= WHAT IS BEING ASKED =
Which lines below hold the word "blue"? Copy all of them.
======== GIVEN INFORMATION ========
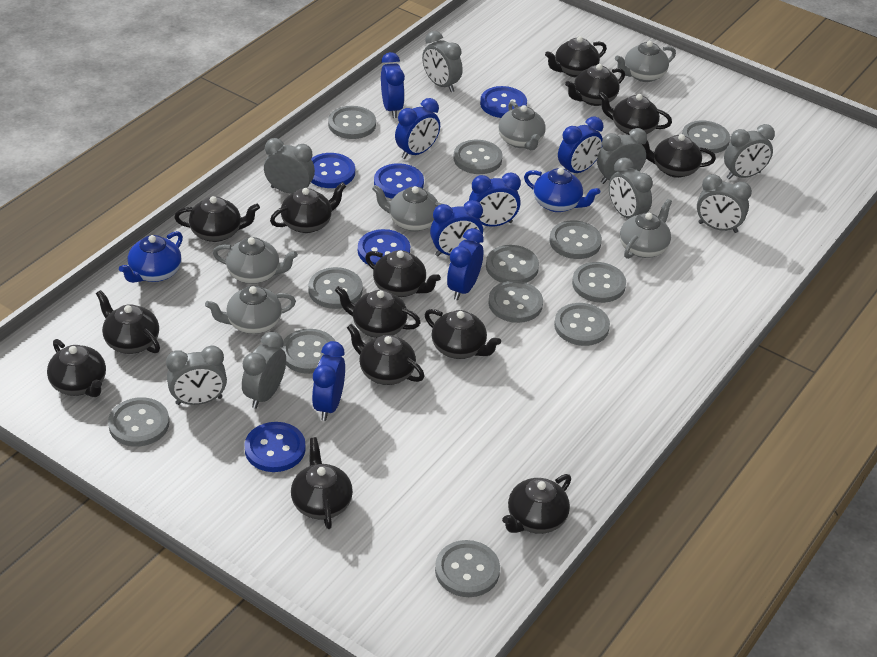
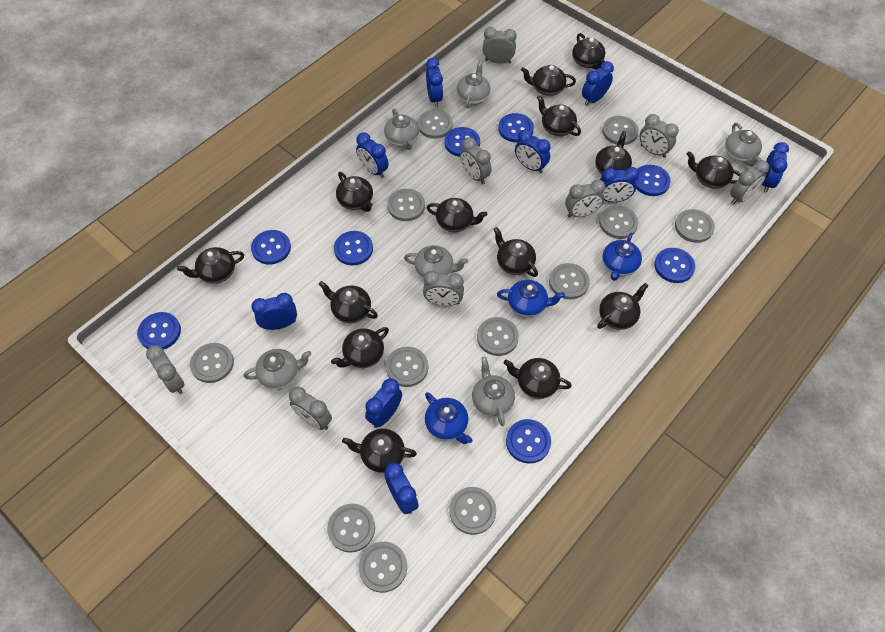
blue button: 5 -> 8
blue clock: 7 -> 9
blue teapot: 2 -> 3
========
======== GIVEN INFORMATION ========
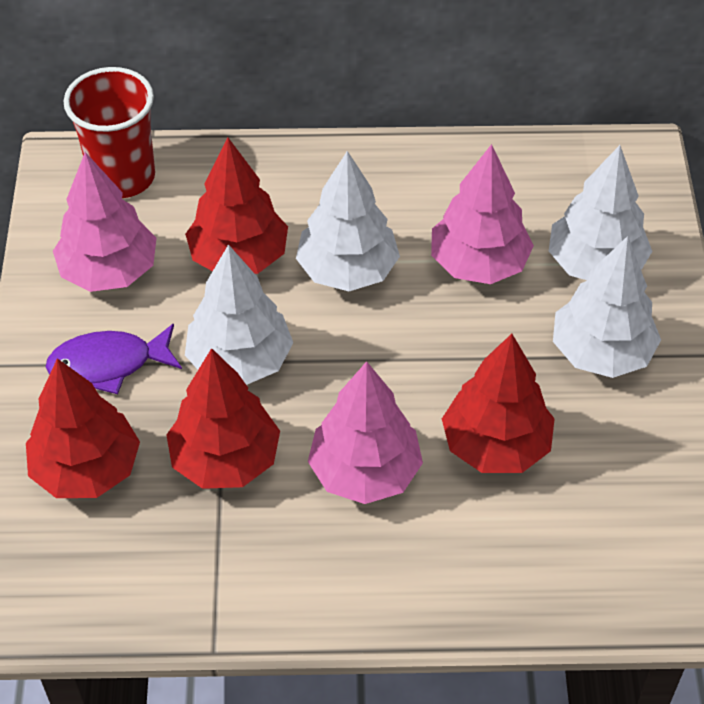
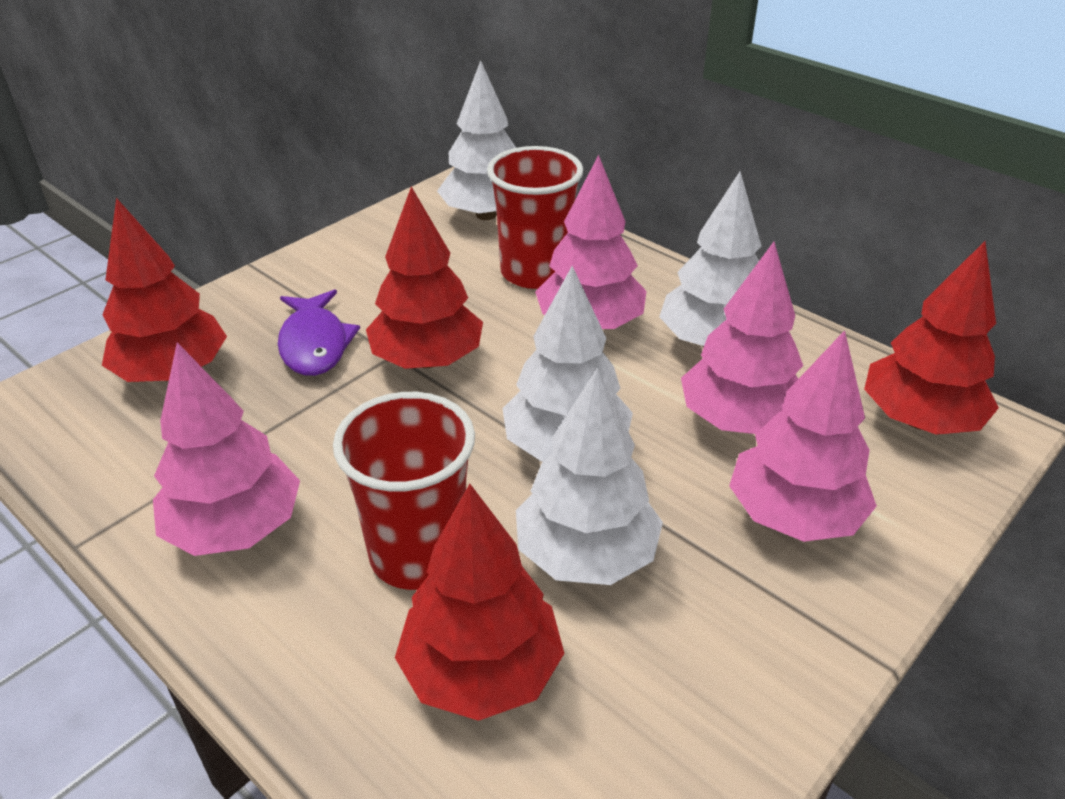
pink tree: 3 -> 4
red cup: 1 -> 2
========
======== GIVEN INFORMATION ========
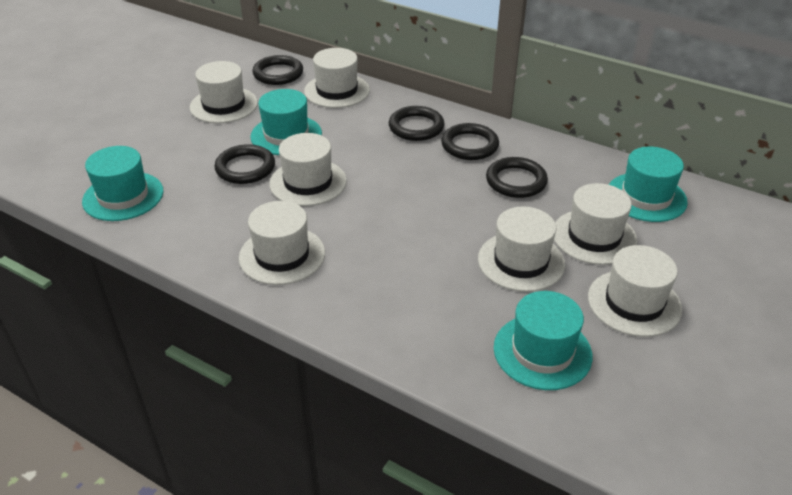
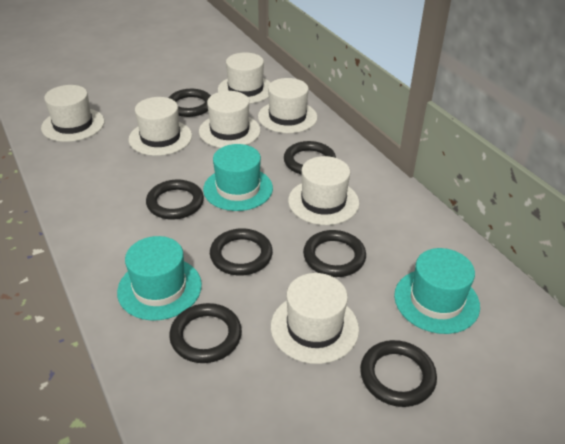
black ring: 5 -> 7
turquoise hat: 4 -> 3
========
= OUTPUT BELOW =
blue button: 5 -> 8
blue clock: 7 -> 9
blue teapot: 2 -> 3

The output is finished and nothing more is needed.